++++ SUPPLIED RECORDS
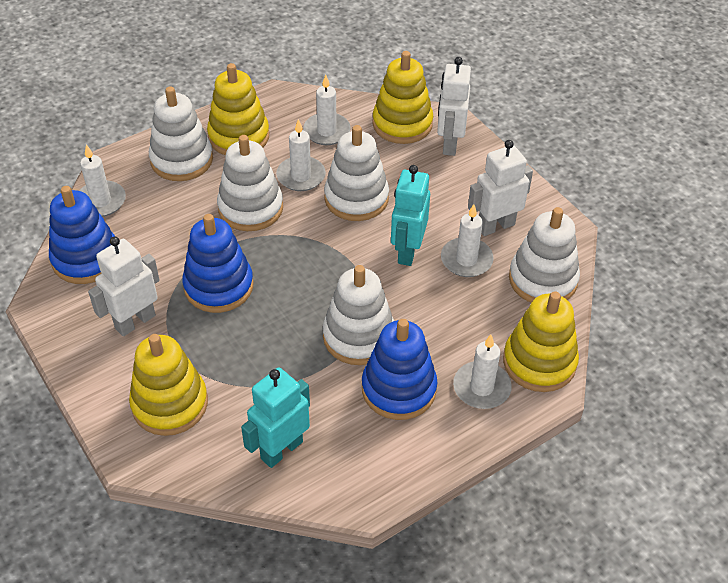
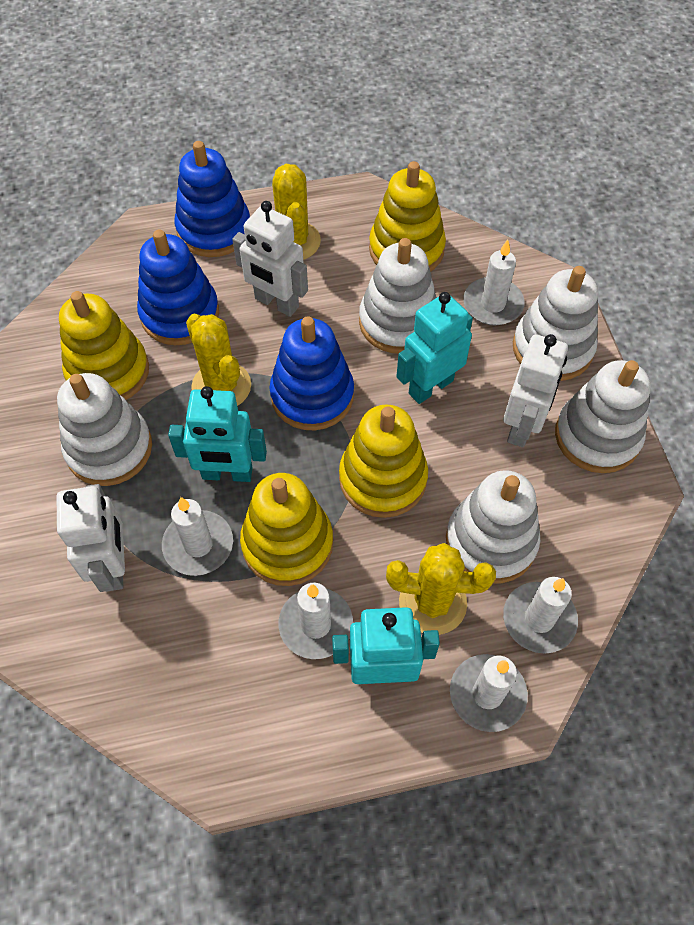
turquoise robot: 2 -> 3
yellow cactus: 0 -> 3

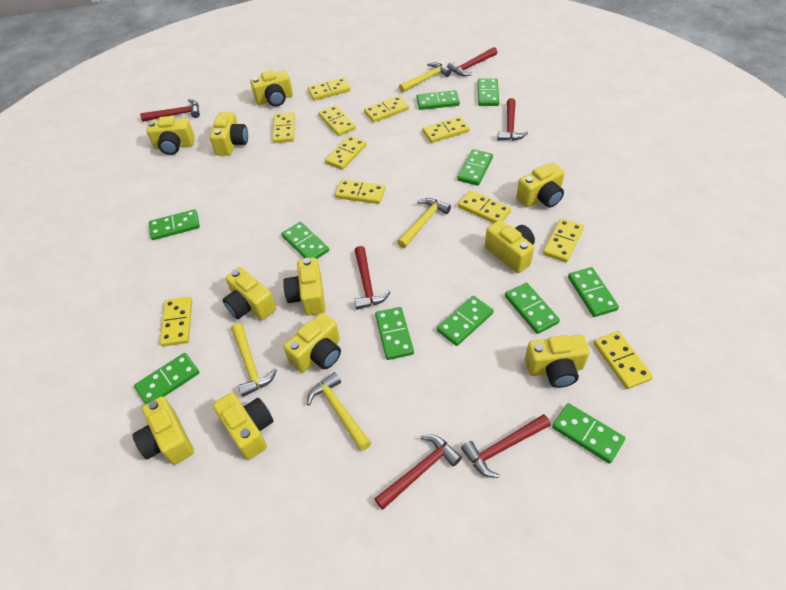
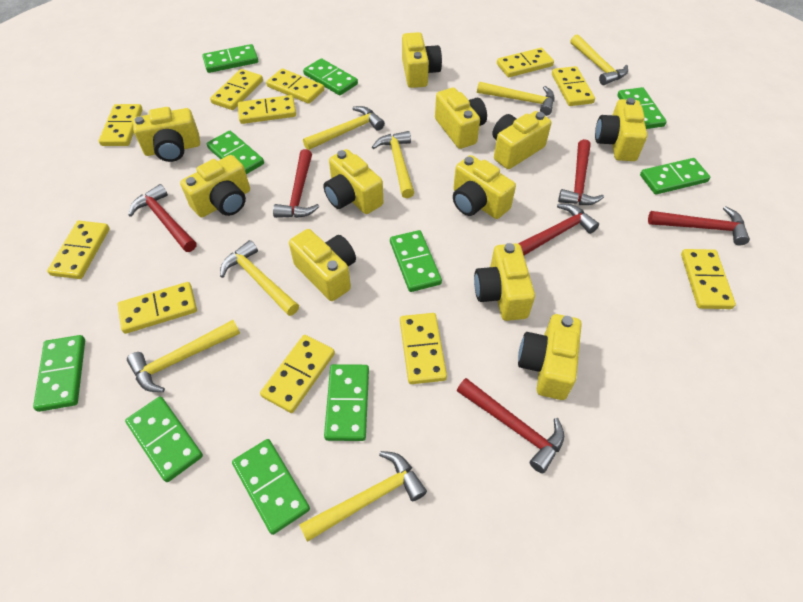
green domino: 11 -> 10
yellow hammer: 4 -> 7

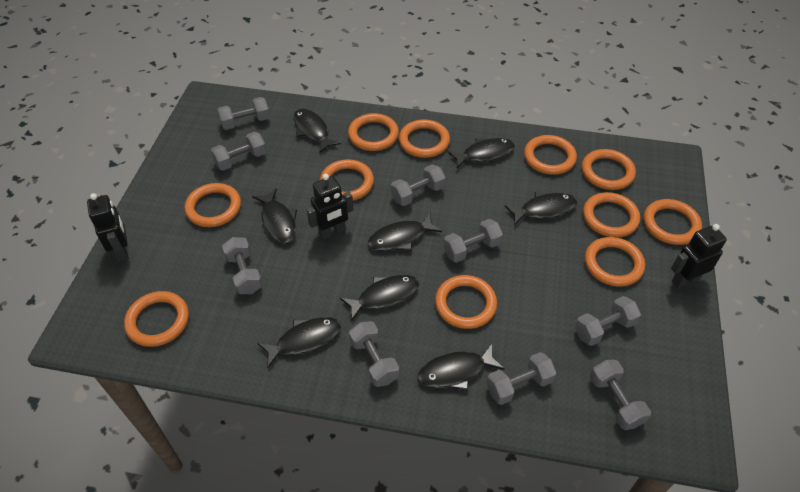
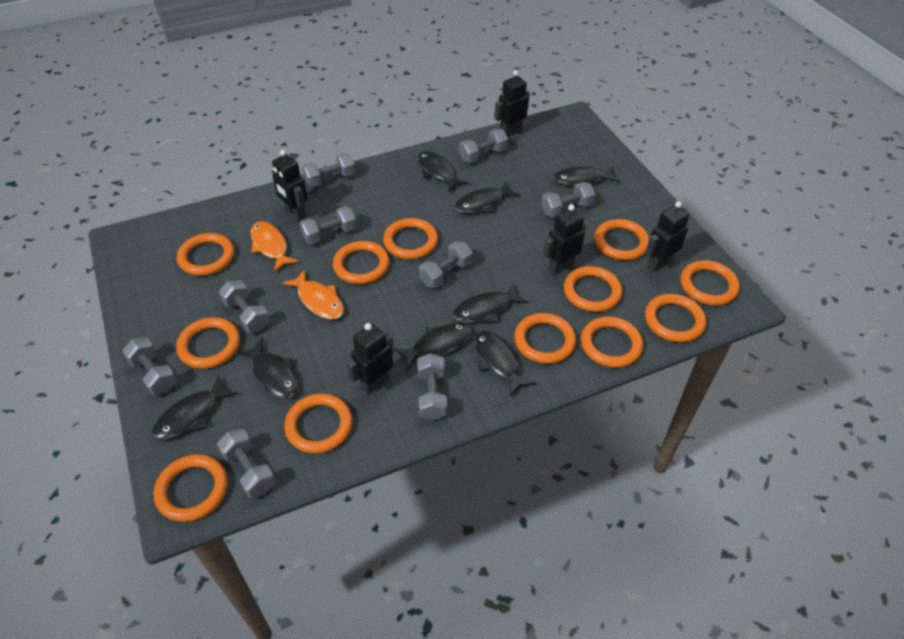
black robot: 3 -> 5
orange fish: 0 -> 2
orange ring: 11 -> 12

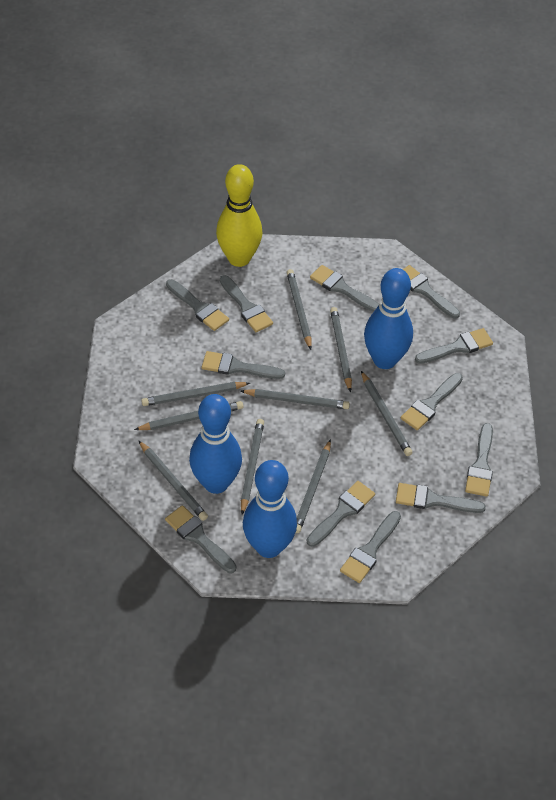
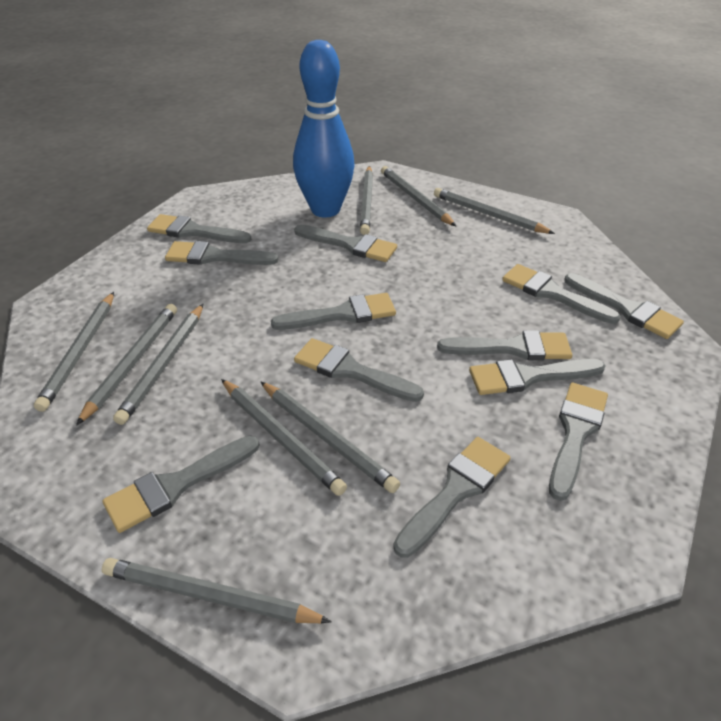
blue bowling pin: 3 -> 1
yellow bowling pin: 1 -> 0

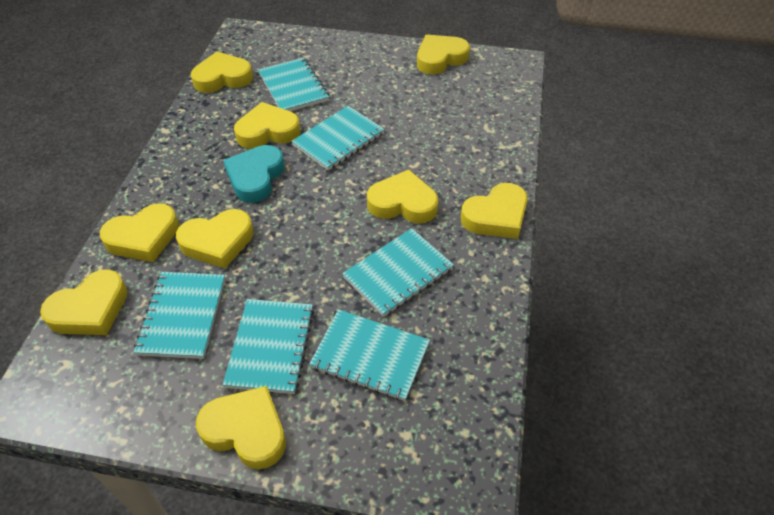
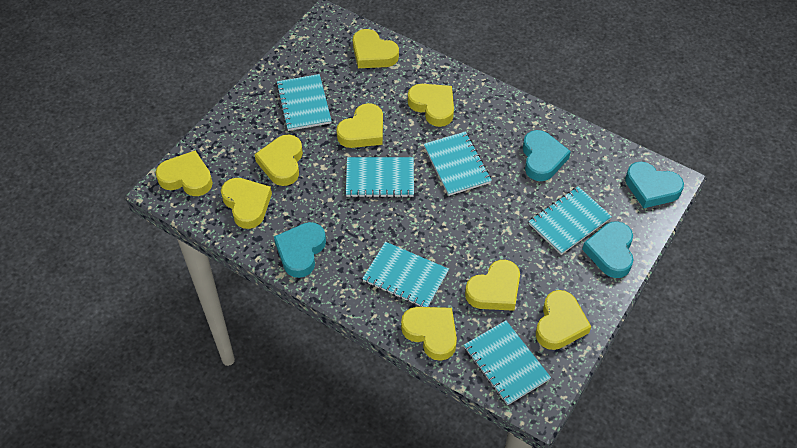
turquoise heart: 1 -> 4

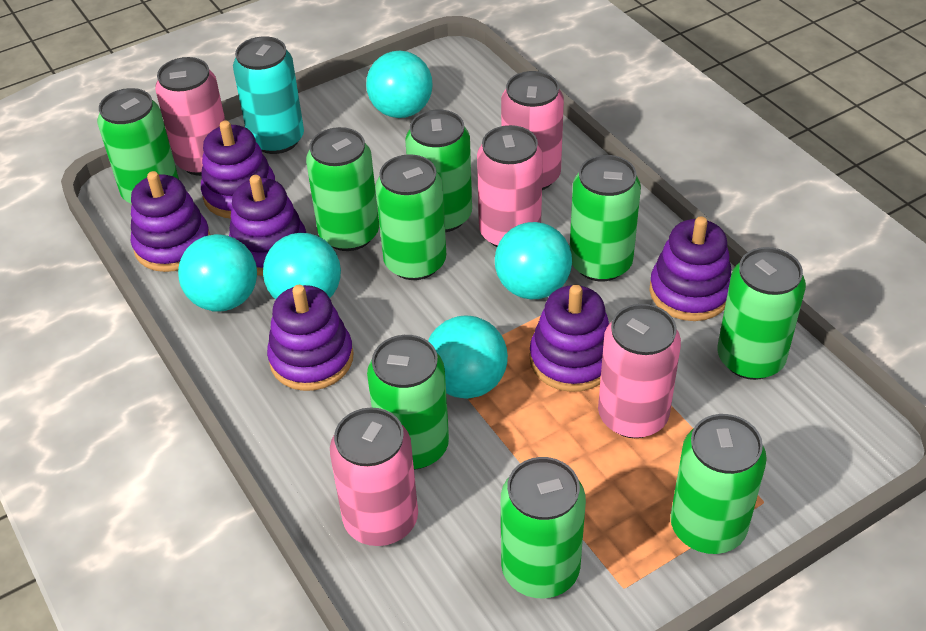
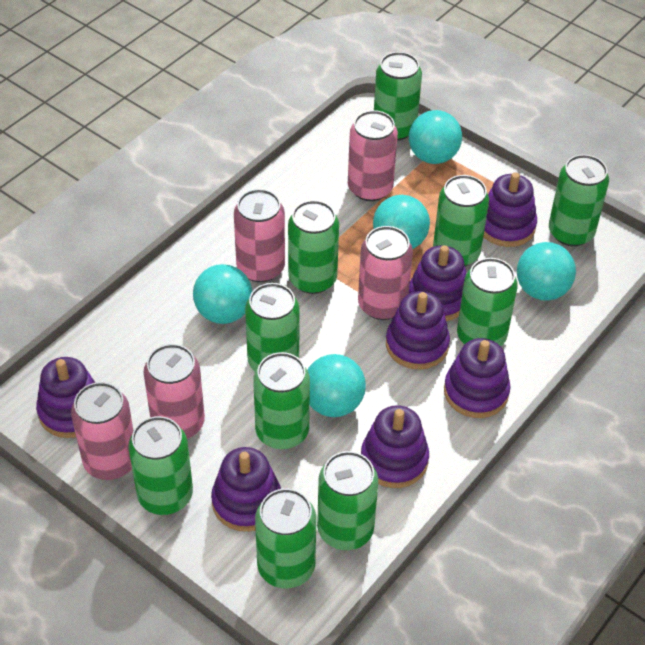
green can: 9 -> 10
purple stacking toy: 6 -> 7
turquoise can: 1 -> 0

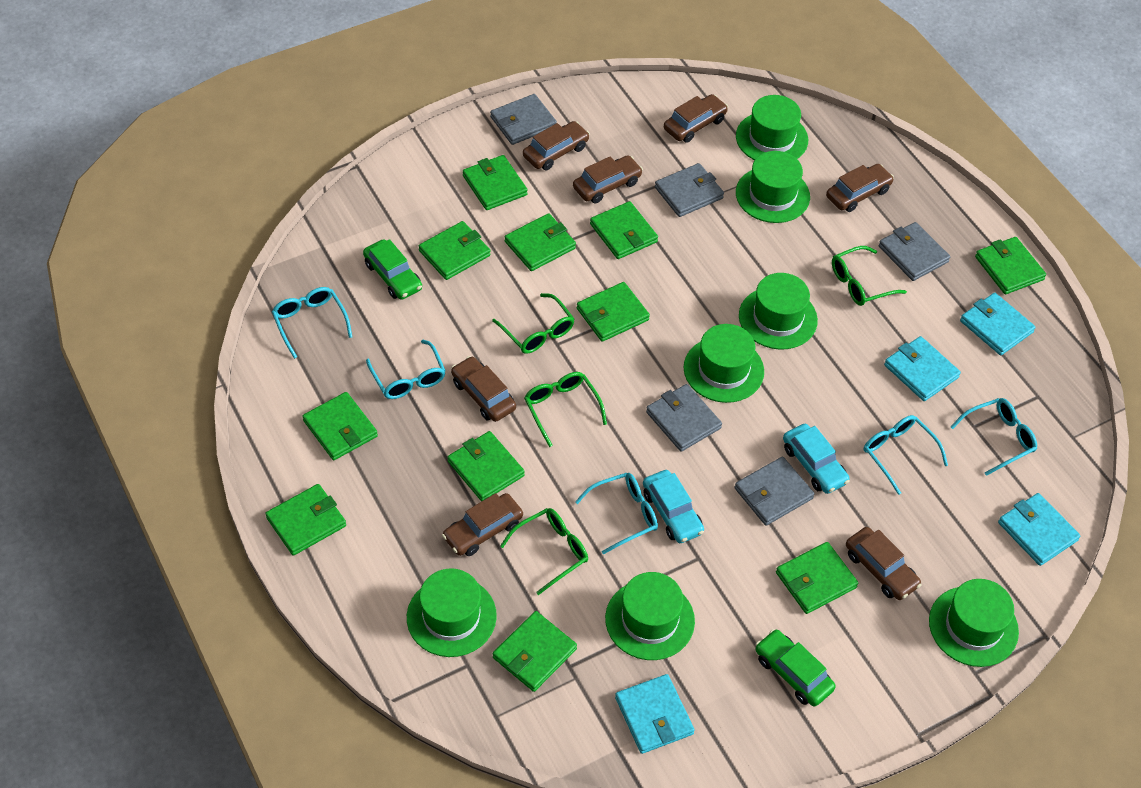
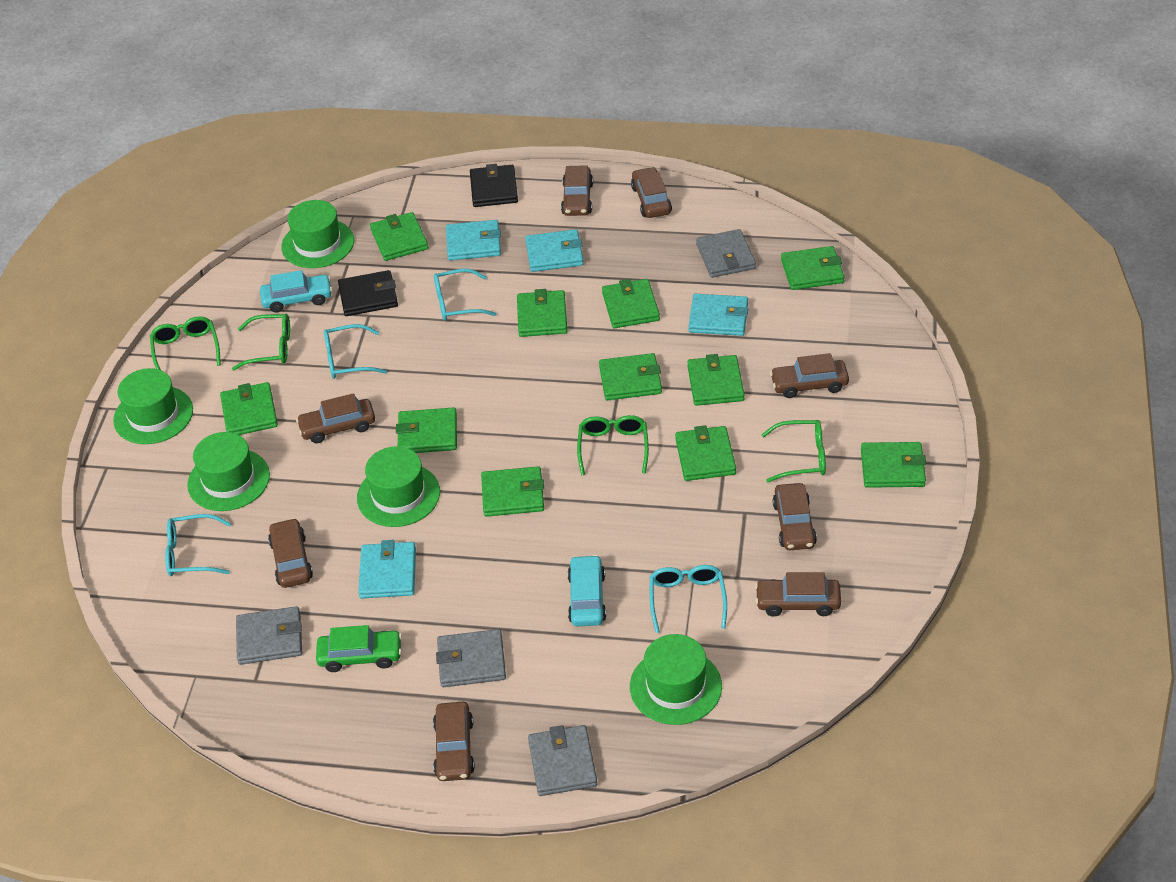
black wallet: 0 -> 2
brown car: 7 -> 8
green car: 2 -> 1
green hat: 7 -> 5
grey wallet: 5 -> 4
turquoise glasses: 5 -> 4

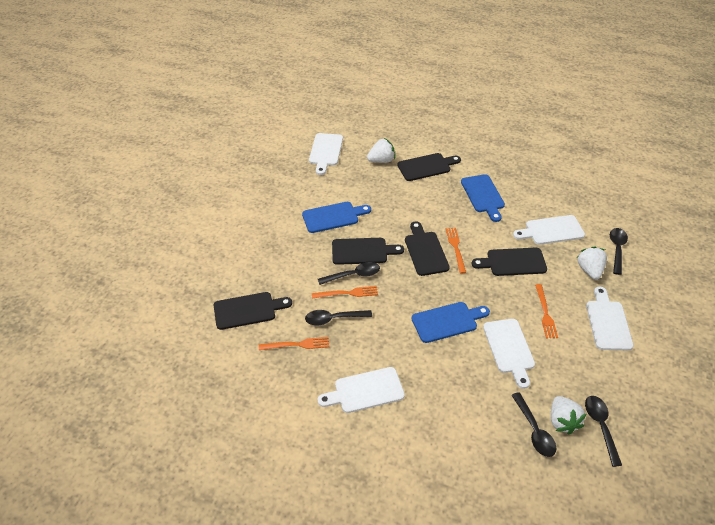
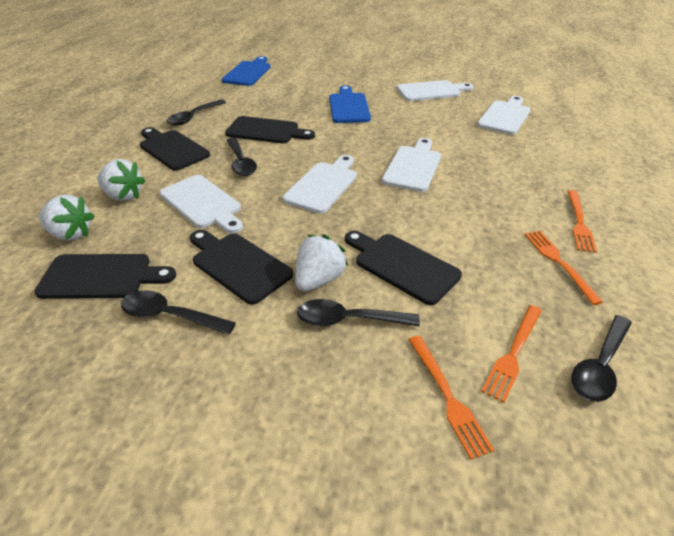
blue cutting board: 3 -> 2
++++++++
> ASSIGNMENT:
A verbatim copy of every entry above, with no pictures, is the expected output.

> WRITTEN SOLUTION:
turquoise robot: 2 -> 3
yellow cactus: 0 -> 3

green domino: 11 -> 10
yellow hammer: 4 -> 7

black robot: 3 -> 5
orange fish: 0 -> 2
orange ring: 11 -> 12

blue bowling pin: 3 -> 1
yellow bowling pin: 1 -> 0

turquoise heart: 1 -> 4

green can: 9 -> 10
purple stacking toy: 6 -> 7
turquoise can: 1 -> 0

black wallet: 0 -> 2
brown car: 7 -> 8
green car: 2 -> 1
green hat: 7 -> 5
grey wallet: 5 -> 4
turquoise glasses: 5 -> 4

blue cutting board: 3 -> 2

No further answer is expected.